____ Data supplied

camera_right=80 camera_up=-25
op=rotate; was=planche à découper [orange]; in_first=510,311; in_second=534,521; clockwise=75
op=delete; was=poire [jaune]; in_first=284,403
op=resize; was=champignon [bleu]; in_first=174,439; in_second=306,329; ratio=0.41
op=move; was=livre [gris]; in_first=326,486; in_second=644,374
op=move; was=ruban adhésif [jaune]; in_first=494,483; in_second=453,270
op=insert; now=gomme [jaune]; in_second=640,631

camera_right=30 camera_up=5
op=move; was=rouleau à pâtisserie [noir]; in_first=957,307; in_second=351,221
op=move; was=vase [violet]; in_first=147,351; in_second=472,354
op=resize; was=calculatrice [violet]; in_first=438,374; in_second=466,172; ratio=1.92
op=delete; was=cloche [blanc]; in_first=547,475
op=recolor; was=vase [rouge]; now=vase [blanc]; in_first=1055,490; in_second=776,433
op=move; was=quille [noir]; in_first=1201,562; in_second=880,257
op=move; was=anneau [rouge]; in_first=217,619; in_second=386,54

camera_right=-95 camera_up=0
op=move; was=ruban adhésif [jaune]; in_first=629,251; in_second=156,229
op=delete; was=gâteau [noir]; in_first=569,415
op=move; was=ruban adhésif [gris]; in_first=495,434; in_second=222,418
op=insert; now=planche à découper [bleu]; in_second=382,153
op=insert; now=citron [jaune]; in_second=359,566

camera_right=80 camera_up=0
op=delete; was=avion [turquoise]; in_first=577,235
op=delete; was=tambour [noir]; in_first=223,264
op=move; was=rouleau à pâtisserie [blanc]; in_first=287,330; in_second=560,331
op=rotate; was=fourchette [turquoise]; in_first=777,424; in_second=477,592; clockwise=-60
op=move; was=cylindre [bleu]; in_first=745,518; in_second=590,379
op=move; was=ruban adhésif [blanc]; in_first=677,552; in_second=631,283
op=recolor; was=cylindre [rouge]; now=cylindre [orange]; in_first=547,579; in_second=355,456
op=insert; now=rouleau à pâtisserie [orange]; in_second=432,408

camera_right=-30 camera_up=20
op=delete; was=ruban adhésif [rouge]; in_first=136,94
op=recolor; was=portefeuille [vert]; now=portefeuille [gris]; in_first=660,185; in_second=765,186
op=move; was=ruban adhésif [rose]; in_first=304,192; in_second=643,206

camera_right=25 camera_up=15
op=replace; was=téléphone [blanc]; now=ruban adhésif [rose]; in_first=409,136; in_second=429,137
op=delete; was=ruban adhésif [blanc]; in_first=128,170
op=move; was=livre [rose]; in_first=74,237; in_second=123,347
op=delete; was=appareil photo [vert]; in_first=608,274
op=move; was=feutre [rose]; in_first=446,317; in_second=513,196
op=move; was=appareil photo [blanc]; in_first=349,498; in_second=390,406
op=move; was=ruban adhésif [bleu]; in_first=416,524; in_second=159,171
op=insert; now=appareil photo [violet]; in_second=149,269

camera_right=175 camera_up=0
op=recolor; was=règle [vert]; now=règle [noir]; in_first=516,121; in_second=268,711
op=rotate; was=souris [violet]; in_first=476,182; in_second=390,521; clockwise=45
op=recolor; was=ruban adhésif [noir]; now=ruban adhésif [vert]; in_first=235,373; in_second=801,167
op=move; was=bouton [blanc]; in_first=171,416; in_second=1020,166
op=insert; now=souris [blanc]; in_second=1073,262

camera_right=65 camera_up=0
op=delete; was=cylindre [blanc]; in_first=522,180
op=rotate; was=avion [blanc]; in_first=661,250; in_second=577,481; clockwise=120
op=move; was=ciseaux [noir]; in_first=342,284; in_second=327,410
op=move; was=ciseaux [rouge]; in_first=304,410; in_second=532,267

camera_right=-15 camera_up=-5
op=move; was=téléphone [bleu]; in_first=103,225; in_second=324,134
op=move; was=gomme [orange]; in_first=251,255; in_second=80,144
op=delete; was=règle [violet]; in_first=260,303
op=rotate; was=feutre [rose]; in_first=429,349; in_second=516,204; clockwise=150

________

Exercise description:
Reproduce the entries above in full, precisely as written.

Output of the task:
camera_right=80 camera_up=-25
op=rotate; was=planche à découper [orange]; in_first=510,311; in_second=534,521; clockwise=75
op=delete; was=poire [jaune]; in_first=284,403
op=resize; was=champignon [bleu]; in_first=174,439; in_second=306,329; ratio=0.41
op=move; was=livre [gris]; in_first=326,486; in_second=644,374
op=move; was=ruban adhésif [jaune]; in_first=494,483; in_second=453,270
op=insert; now=gomme [jaune]; in_second=640,631

camera_right=30 camera_up=5
op=move; was=rouleau à pâtisserie [noir]; in_first=957,307; in_second=351,221
op=move; was=vase [violet]; in_first=147,351; in_second=472,354
op=resize; was=calculatrice [violet]; in_first=438,374; in_second=466,172; ratio=1.92
op=delete; was=cloche [blanc]; in_first=547,475
op=recolor; was=vase [rouge]; now=vase [blanc]; in_first=1055,490; in_second=776,433
op=move; was=quille [noir]; in_first=1201,562; in_second=880,257
op=move; was=anneau [rouge]; in_first=217,619; in_second=386,54

camera_right=-95 camera_up=0
op=move; was=ruban adhésif [jaune]; in_first=629,251; in_second=156,229
op=delete; was=gâteau [noir]; in_first=569,415
op=move; was=ruban adhésif [gris]; in_first=495,434; in_second=222,418
op=insert; now=planche à découper [bleu]; in_second=382,153
op=insert; now=citron [jaune]; in_second=359,566

camera_right=80 camera_up=0
op=delete; was=avion [turquoise]; in_first=577,235
op=delete; was=tambour [noir]; in_first=223,264
op=move; was=rouleau à pâtisserie [blanc]; in_first=287,330; in_second=560,331
op=rotate; was=fourchette [turquoise]; in_first=777,424; in_second=477,592; clockwise=-60
op=move; was=cylindre [bleu]; in_first=745,518; in_second=590,379
op=move; was=ruban adhésif [blanc]; in_first=677,552; in_second=631,283
op=recolor; was=cylindre [rouge]; now=cylindre [orange]; in_first=547,579; in_second=355,456
op=insert; now=rouleau à pâtisserie [orange]; in_second=432,408

camera_right=-30 camera_up=20
op=delete; was=ruban adhésif [rouge]; in_first=136,94
op=recolor; was=portefeuille [vert]; now=portefeuille [gris]; in_first=660,185; in_second=765,186
op=move; was=ruban adhésif [rose]; in_first=304,192; in_second=643,206

camera_right=25 camera_up=15
op=replace; was=téléphone [blanc]; now=ruban adhésif [rose]; in_first=409,136; in_second=429,137
op=delete; was=ruban adhésif [blanc]; in_first=128,170
op=move; was=livre [rose]; in_first=74,237; in_second=123,347
op=delete; was=appareil photo [vert]; in_first=608,274
op=move; was=feutre [rose]; in_first=446,317; in_second=513,196
op=move; was=appareil photo [blanc]; in_first=349,498; in_second=390,406
op=move; was=ruban adhésif [bleu]; in_first=416,524; in_second=159,171
op=insert; now=appareil photo [violet]; in_second=149,269

camera_right=175 camera_up=0
op=recolor; was=règle [vert]; now=règle [noir]; in_first=516,121; in_second=268,711
op=rotate; was=souris [violet]; in_first=476,182; in_second=390,521; clockwise=45
op=recolor; was=ruban adhésif [noir]; now=ruban adhésif [vert]; in_first=235,373; in_second=801,167
op=move; was=bouton [blanc]; in_first=171,416; in_second=1020,166
op=insert; now=souris [blanc]; in_second=1073,262

camera_right=65 camera_up=0
op=delete; was=cylindre [blanc]; in_first=522,180
op=rotate; was=avion [blanc]; in_first=661,250; in_second=577,481; clockwise=120
op=move; was=ciseaux [noir]; in_first=342,284; in_second=327,410
op=move; was=ciseaux [rouge]; in_first=304,410; in_second=532,267

camera_right=-15 camera_up=-5
op=move; was=téléphone [bleu]; in_first=103,225; in_second=324,134
op=move; was=gomme [orange]; in_first=251,255; in_second=80,144
op=delete; was=règle [violet]; in_first=260,303
op=rotate; was=feutre [rose]; in_first=429,349; in_second=516,204; clockwise=150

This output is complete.